HOW TO COMPLETE THIS TASK => The expected answer is the set of lines in the data below between the line holding "C201: 22nF (GND, VSS) -> 100nF (GND, VSS)" and the line holding "R5: 330k (3V3, VB) -> 330k (VB, VC)", inclusive, written out exactly.
EXERCISE DATA: Begin
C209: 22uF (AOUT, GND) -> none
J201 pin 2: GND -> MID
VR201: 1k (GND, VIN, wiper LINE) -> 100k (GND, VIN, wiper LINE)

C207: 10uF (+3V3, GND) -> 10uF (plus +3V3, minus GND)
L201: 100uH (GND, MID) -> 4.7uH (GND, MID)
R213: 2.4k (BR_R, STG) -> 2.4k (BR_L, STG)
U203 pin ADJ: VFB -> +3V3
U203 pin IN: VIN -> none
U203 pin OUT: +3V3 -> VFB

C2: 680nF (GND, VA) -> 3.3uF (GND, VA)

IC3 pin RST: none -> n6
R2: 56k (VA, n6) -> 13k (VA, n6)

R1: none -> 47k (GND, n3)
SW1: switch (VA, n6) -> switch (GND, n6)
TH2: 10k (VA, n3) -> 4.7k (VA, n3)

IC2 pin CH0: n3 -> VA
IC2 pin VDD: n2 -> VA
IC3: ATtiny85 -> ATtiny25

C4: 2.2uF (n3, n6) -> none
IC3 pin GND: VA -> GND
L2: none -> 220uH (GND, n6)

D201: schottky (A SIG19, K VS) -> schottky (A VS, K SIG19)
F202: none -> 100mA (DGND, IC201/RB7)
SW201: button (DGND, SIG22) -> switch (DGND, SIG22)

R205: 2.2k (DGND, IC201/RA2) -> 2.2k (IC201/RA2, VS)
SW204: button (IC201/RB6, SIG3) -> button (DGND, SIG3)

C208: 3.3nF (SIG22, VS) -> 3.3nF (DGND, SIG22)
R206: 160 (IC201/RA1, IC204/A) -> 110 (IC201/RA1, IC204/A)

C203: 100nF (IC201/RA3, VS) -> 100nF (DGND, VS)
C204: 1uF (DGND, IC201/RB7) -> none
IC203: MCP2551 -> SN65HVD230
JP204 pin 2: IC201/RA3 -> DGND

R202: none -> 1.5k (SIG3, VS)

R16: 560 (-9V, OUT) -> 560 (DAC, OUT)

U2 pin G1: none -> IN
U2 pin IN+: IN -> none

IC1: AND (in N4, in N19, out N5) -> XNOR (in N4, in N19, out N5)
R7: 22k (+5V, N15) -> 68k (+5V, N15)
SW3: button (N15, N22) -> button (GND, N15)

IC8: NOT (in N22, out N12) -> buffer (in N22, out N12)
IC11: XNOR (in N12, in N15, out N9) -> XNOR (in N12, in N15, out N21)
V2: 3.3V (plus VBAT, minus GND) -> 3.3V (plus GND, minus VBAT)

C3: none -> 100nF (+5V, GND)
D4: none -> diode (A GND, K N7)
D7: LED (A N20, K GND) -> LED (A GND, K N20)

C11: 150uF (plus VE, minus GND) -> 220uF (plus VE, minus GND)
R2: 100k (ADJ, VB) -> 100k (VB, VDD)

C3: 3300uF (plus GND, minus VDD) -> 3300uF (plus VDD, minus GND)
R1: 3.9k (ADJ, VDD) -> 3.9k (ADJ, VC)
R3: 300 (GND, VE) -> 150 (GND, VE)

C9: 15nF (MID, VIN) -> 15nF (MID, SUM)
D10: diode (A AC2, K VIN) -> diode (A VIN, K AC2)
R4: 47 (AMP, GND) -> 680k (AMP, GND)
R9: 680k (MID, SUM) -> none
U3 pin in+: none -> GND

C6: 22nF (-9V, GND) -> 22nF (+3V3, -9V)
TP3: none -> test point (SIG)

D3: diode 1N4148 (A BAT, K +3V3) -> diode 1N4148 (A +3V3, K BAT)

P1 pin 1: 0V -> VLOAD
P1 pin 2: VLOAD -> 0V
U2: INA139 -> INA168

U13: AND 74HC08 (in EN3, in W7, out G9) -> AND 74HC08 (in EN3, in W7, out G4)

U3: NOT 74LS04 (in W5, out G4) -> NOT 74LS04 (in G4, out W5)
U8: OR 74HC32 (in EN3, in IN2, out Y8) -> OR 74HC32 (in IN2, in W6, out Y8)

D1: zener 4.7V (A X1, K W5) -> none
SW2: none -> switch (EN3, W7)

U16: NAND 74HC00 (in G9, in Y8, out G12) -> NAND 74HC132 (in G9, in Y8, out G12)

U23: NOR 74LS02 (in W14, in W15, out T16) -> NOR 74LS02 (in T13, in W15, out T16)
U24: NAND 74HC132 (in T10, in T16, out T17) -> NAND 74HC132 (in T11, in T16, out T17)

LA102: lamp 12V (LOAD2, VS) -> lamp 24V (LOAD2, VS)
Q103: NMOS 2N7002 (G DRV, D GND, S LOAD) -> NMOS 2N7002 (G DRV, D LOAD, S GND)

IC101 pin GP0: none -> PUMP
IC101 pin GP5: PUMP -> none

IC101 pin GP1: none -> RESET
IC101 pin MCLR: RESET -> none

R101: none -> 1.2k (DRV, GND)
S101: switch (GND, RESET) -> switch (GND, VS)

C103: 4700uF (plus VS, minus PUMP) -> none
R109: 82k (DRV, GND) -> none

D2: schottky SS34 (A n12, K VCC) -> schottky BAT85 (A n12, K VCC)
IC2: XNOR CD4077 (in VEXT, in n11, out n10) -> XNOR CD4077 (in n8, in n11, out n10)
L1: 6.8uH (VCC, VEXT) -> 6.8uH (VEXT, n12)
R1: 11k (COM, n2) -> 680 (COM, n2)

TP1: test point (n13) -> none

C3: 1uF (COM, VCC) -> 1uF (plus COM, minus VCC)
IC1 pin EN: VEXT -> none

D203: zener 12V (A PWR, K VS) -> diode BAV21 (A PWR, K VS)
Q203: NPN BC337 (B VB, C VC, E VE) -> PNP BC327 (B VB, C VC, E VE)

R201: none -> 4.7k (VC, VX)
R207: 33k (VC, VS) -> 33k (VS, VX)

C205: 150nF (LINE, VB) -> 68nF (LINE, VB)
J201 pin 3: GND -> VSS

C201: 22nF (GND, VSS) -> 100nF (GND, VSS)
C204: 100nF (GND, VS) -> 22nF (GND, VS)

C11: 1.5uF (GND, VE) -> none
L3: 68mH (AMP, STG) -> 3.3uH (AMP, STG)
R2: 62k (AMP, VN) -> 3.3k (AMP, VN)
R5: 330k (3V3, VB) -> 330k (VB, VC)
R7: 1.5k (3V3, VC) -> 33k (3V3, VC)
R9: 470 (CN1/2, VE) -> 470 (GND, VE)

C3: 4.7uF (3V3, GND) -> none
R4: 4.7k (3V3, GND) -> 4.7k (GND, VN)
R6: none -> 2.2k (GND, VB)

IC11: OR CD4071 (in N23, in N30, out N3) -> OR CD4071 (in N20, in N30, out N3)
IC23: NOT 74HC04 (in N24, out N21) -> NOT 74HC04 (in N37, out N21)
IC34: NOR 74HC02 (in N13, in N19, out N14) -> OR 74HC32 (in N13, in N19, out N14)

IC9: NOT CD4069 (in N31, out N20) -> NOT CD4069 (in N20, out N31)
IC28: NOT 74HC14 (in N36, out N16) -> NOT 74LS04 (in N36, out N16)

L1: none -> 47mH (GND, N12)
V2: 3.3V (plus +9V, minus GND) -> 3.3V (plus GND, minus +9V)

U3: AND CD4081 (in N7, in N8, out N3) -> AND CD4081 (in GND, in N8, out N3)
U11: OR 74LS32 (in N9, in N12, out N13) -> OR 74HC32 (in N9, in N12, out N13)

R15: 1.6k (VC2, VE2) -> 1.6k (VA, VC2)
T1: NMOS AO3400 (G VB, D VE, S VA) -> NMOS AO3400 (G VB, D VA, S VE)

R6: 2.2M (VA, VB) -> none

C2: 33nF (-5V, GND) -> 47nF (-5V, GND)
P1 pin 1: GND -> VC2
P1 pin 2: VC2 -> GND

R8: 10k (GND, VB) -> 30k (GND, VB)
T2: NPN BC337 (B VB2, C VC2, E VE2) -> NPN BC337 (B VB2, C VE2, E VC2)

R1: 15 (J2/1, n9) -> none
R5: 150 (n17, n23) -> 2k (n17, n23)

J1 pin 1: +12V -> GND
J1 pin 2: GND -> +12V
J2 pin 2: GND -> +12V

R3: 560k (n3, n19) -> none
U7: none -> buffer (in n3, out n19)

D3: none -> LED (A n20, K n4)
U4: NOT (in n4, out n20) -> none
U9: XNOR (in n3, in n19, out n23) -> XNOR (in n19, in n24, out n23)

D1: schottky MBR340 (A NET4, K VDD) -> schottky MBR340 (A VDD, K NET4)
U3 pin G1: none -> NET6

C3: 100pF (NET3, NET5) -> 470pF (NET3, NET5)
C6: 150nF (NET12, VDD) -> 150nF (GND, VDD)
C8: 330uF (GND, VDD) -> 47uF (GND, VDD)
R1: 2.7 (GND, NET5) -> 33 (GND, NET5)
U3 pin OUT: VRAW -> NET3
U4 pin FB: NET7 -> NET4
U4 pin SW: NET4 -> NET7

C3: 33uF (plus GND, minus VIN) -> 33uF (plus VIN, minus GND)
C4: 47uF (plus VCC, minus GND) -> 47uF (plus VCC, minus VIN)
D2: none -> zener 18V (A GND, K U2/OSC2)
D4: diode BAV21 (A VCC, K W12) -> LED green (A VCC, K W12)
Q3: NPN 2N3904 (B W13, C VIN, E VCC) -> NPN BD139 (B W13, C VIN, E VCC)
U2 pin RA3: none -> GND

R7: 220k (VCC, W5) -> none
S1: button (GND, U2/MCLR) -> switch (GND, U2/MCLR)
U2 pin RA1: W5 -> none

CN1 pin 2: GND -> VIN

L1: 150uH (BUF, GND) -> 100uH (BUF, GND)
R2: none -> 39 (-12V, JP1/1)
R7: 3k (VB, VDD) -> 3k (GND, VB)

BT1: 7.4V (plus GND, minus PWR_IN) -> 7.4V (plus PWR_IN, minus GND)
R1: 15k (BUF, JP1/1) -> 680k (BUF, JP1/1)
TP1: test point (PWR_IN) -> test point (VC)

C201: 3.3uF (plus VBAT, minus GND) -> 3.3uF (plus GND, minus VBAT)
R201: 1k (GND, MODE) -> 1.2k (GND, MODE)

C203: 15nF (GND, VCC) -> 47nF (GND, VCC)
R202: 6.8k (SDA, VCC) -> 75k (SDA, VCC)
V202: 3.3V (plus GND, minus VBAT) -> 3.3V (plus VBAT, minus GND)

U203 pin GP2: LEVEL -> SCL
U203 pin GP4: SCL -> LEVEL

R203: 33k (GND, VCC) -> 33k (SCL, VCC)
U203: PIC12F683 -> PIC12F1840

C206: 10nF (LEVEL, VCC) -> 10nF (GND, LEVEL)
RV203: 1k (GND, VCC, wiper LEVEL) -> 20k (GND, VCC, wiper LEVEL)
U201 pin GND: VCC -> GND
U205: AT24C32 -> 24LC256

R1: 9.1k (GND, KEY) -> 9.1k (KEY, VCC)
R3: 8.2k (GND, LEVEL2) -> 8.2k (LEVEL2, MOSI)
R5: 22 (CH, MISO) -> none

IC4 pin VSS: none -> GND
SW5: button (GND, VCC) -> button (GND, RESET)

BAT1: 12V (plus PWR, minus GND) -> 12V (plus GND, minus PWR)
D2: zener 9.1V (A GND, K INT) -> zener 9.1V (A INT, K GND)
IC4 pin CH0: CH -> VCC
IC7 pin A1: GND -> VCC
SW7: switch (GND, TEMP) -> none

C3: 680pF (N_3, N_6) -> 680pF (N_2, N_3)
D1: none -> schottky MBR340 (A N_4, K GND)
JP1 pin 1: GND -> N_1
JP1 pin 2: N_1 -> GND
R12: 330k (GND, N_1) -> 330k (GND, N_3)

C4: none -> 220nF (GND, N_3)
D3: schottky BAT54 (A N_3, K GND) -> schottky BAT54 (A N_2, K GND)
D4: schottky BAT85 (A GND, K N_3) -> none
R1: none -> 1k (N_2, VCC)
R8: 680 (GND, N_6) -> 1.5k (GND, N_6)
EXERCISE DATA: End
WRITTEN ANSWER =>
C201: 22nF (GND, VSS) -> 100nF (GND, VSS)
C204: 100nF (GND, VS) -> 22nF (GND, VS)

C11: 1.5uF (GND, VE) -> none
L3: 68mH (AMP, STG) -> 3.3uH (AMP, STG)
R2: 62k (AMP, VN) -> 3.3k (AMP, VN)
R5: 330k (3V3, VB) -> 330k (VB, VC)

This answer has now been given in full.